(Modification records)
══════════

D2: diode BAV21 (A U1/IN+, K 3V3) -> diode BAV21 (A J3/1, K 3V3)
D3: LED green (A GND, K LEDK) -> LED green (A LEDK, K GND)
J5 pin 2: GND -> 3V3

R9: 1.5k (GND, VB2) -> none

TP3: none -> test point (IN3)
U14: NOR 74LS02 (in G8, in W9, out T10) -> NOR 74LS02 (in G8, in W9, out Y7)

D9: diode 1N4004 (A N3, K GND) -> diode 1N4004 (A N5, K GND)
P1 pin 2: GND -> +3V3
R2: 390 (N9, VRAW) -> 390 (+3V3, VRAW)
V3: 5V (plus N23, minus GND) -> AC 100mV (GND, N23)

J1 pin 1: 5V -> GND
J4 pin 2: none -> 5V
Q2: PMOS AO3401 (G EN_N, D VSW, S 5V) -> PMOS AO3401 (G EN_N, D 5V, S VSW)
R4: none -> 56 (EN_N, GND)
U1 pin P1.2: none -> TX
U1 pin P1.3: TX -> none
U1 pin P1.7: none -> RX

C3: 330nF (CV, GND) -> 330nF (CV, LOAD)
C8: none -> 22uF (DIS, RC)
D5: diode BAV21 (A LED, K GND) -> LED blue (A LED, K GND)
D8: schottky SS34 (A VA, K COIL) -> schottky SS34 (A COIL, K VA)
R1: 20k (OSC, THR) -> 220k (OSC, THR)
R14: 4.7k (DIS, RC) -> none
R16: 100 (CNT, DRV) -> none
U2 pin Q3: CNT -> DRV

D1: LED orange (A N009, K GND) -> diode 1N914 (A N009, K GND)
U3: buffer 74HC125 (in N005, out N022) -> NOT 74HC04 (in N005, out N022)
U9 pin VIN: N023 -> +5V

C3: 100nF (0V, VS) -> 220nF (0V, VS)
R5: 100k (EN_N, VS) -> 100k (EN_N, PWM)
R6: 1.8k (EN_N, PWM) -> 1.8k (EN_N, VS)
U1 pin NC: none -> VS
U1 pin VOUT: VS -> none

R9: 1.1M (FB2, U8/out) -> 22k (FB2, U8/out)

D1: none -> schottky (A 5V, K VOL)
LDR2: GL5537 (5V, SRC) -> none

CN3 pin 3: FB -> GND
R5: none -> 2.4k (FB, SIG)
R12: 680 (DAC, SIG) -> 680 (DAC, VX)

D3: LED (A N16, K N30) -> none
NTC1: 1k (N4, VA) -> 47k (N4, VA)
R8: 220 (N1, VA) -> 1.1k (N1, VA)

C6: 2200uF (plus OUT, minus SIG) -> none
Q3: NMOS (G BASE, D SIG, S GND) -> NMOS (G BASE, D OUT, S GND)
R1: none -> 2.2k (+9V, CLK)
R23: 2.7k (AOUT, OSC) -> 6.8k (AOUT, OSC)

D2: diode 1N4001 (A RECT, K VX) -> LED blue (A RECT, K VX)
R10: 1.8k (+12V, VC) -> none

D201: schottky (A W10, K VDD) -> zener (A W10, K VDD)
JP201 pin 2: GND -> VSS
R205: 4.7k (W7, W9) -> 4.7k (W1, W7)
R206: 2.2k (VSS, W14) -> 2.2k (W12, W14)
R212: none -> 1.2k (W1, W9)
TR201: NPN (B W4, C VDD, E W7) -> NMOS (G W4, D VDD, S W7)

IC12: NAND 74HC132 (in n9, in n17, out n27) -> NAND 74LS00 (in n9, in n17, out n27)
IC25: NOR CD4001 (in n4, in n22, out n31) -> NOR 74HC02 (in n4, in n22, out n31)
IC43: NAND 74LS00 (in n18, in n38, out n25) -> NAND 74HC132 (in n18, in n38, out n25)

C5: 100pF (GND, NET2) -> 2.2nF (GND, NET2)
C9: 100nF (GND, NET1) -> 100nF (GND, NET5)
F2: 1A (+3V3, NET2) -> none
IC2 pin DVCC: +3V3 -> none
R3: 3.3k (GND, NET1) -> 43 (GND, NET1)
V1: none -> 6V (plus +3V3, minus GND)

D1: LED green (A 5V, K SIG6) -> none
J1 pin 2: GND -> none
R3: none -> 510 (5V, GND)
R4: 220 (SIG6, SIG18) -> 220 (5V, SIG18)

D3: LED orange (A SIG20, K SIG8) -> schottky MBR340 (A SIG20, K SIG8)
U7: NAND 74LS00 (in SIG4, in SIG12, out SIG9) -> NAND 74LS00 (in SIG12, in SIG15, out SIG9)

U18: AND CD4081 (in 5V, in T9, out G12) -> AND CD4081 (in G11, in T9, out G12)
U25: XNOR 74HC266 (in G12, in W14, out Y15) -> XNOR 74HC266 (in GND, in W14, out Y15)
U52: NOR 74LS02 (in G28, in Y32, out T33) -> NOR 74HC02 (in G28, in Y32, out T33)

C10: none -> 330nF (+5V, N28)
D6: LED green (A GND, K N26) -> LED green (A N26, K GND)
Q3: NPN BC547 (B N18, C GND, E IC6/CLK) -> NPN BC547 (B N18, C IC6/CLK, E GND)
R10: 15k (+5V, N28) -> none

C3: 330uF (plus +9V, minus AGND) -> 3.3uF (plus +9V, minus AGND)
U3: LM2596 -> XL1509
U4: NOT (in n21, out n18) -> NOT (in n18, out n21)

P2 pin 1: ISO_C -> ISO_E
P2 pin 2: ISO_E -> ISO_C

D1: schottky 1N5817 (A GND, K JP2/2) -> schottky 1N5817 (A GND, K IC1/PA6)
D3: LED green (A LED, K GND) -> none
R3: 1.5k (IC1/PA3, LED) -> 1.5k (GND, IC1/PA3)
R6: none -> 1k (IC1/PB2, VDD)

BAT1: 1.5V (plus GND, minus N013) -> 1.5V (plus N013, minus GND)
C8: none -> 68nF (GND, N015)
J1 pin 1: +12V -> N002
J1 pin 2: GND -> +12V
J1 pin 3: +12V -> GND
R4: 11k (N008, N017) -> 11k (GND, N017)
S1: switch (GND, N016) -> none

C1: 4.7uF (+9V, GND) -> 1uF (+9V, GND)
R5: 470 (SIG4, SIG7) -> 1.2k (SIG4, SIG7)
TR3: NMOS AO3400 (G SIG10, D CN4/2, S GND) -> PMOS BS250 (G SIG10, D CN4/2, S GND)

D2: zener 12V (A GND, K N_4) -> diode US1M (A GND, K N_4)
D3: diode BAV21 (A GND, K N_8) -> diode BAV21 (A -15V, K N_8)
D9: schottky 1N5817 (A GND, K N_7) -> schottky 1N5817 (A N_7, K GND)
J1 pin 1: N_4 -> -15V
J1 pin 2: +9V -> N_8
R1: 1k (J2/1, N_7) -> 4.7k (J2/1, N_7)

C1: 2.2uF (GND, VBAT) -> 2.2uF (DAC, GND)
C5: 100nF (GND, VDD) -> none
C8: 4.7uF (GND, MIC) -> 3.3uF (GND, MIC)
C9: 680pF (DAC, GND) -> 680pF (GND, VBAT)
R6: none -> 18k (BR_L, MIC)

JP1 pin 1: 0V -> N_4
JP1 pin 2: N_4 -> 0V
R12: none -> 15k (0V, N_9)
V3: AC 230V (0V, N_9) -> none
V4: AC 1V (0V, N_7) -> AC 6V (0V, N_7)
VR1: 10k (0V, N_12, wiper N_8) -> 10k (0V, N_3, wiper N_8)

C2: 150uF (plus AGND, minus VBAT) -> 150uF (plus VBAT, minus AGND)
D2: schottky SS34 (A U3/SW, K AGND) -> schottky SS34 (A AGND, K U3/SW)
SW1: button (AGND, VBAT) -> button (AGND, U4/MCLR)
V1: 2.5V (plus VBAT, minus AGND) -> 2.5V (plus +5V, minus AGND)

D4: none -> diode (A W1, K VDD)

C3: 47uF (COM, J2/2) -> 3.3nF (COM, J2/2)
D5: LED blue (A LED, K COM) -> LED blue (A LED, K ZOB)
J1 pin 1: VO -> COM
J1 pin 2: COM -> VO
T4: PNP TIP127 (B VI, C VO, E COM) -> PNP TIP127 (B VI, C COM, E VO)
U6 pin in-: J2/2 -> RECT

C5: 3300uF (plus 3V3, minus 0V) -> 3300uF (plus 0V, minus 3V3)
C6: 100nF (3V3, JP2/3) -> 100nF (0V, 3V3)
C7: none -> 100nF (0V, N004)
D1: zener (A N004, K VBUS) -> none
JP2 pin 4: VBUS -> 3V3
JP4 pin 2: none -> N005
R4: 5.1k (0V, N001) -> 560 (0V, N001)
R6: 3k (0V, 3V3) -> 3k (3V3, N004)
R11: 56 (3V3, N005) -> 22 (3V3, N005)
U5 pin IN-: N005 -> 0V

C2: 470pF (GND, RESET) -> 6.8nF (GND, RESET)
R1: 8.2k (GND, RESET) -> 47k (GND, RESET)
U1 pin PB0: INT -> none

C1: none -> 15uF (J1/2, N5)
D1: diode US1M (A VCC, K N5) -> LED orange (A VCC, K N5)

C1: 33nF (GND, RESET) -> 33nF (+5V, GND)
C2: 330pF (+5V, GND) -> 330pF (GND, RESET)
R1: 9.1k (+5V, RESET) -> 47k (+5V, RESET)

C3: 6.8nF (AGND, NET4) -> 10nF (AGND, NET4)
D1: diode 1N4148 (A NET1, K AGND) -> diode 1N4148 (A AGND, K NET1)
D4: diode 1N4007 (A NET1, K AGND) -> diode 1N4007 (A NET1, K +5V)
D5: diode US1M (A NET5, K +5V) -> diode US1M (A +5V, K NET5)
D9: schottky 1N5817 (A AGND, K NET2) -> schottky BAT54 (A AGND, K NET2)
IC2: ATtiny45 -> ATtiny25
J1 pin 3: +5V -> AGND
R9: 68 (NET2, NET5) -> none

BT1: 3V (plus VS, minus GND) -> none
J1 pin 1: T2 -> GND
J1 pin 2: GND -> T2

══════════

Check each line of the records for the word "orange", and show the lines that contain it.

**Answer area:**
D1: LED orange (A N009, K GND) -> diode 1N914 (A N009, K GND)
D3: LED orange (A SIG20, K SIG8) -> schottky MBR340 (A SIG20, K SIG8)
D1: diode US1M (A VCC, K N5) -> LED orange (A VCC, K N5)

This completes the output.